### WHAT TO DO
Write the listing out again word for word, leaving each picture behind.
[Start of Attachment]
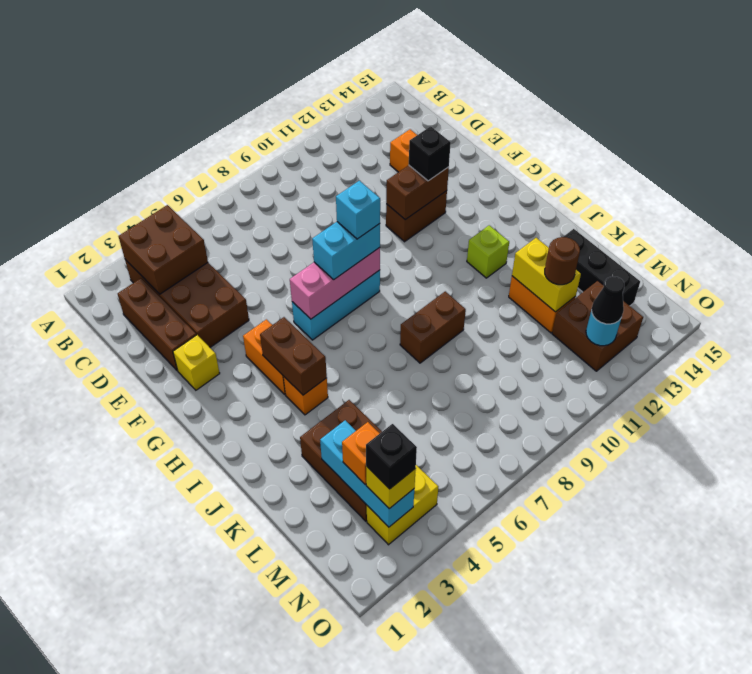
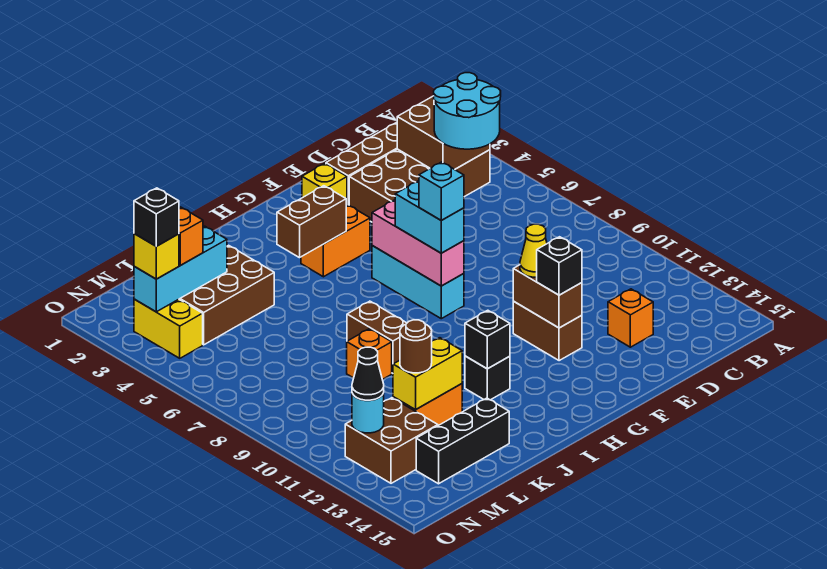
none -> cyan round brick B4:C5 level 3
none -> yellow cone F11 level 3
orange brick I4 level 1 -> orange brick K9 level 1
lime brick I12 level 1 -> black brick I12 level 1
none -> black brick I12 level 2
[End of Attachment]
### FINAL ANSWER
none -> cyan round brick B4:C5 level 3
none -> yellow cone F11 level 3
orange brick I4 level 1 -> orange brick K9 level 1
lime brick I12 level 1 -> black brick I12 level 1
none -> black brick I12 level 2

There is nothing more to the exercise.